The records:
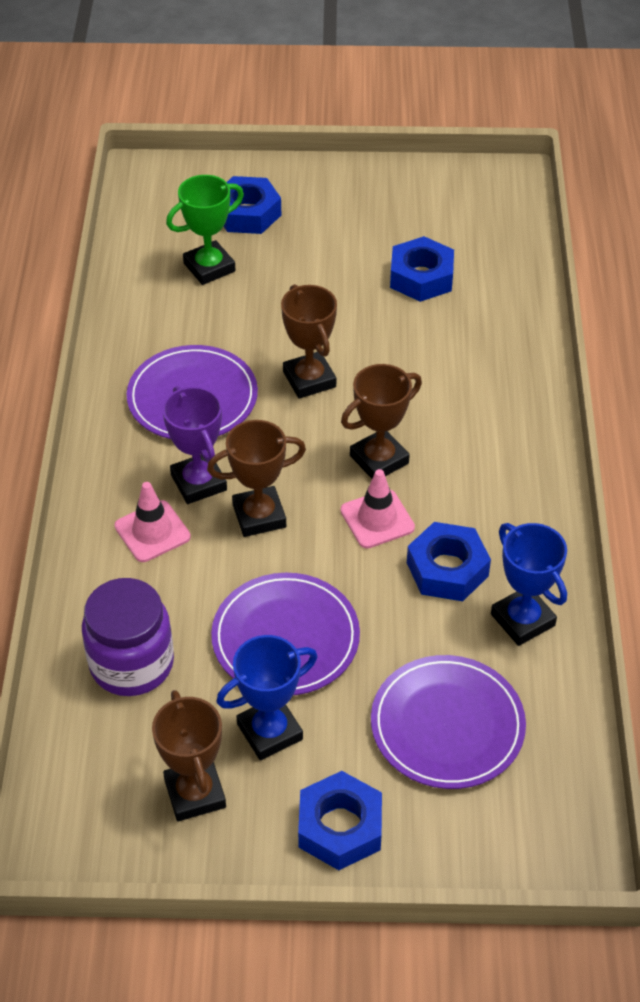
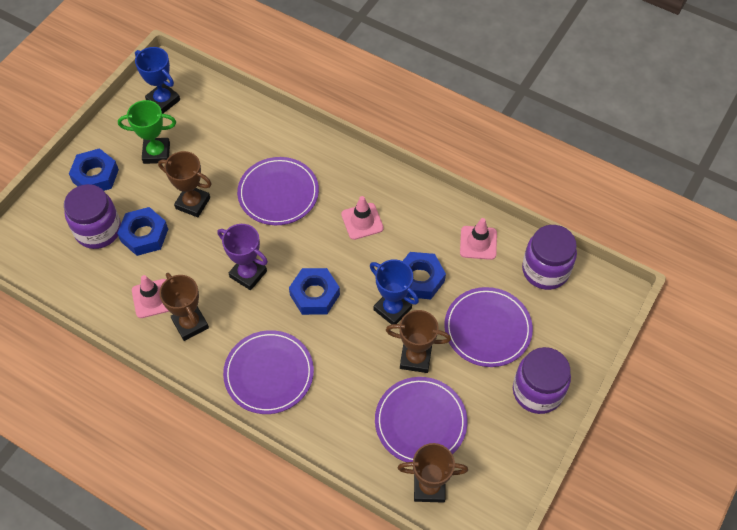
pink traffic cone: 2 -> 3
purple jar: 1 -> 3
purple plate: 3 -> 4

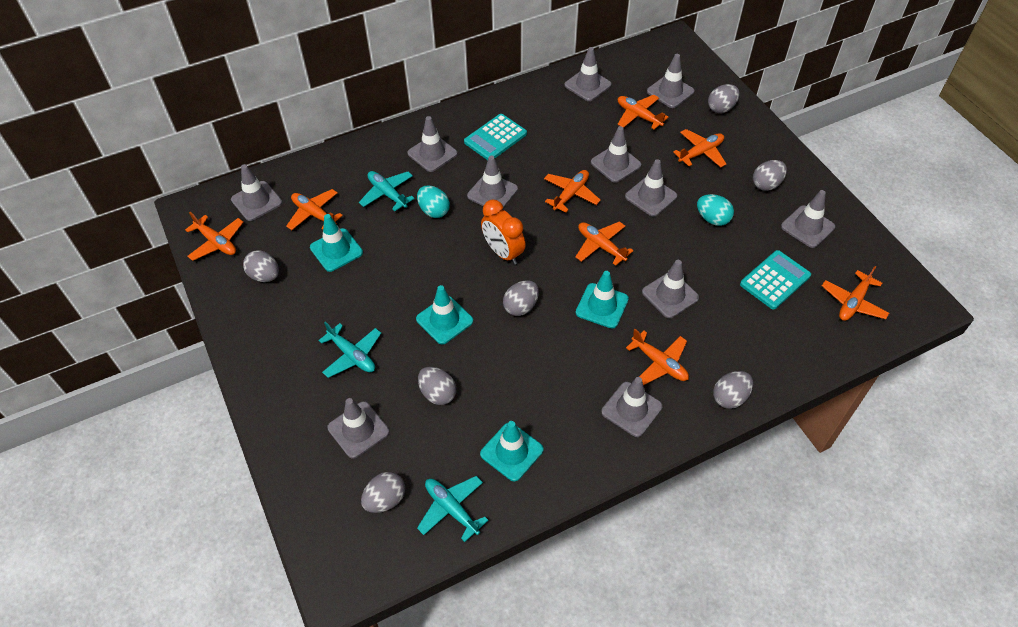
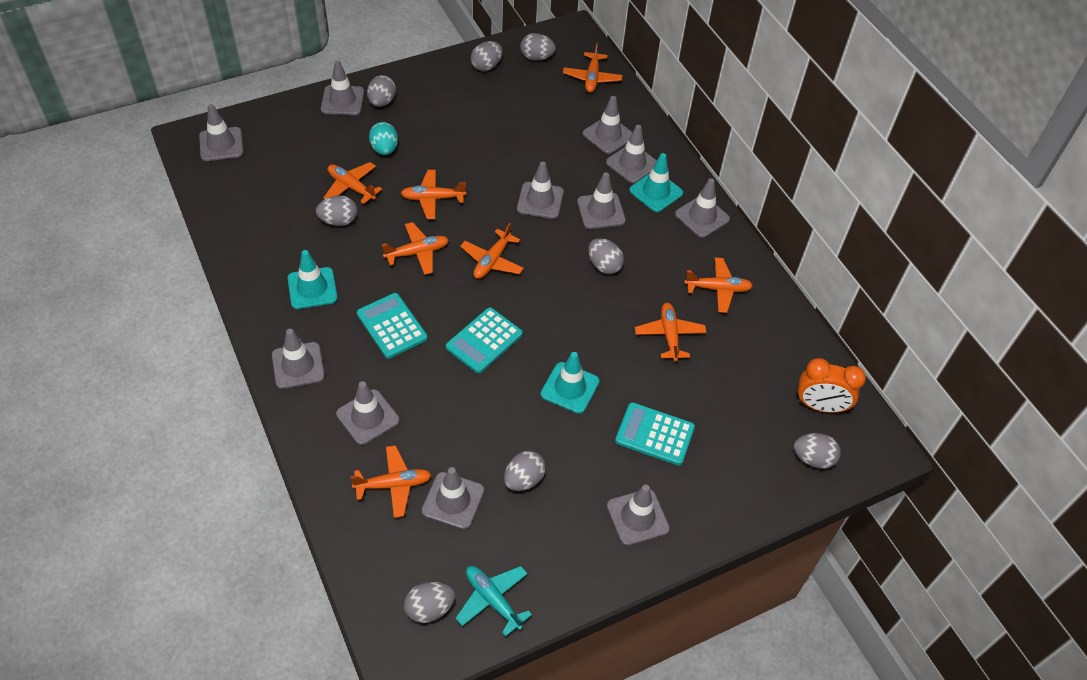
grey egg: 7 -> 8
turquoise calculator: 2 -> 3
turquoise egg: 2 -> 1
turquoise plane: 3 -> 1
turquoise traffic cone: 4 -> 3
* * *
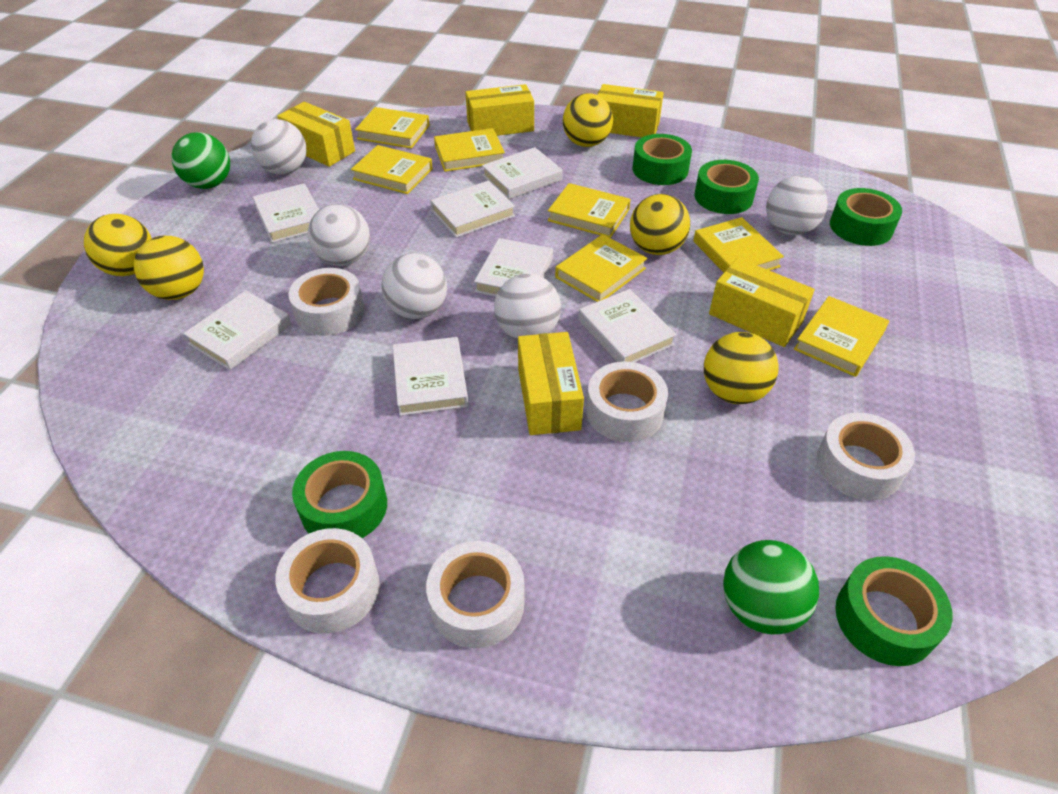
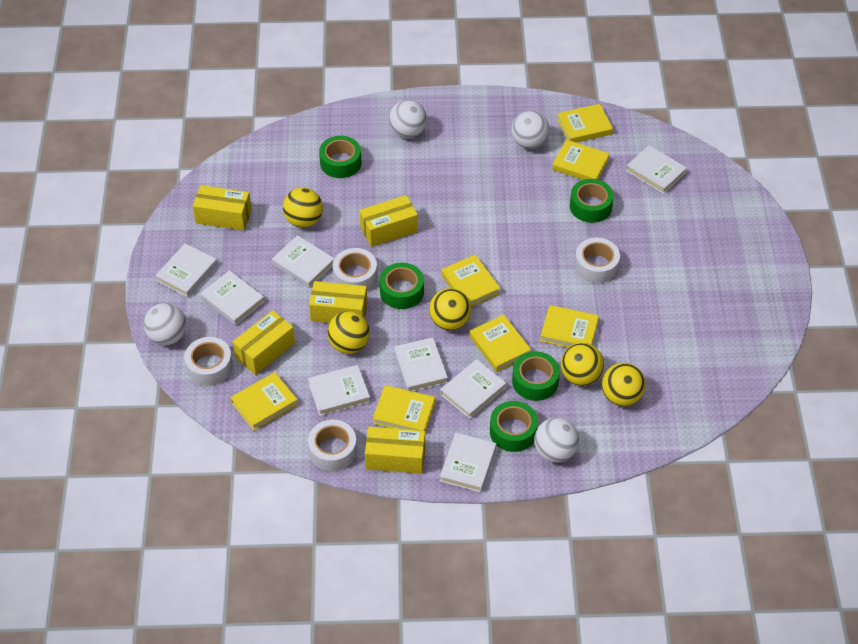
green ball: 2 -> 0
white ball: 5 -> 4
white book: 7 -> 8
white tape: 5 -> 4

Your instructions: What to print is the stretch of entries from the line with "pink traffic cone: 2 -> 3" up to and including the line with "turquoise traffic cone: 4 -> 3". Please print it exactly and leave out the pictures.

Task result:
pink traffic cone: 2 -> 3
purple jar: 1 -> 3
purple plate: 3 -> 4

grey egg: 7 -> 8
turquoise calculator: 2 -> 3
turquoise egg: 2 -> 1
turquoise plane: 3 -> 1
turquoise traffic cone: 4 -> 3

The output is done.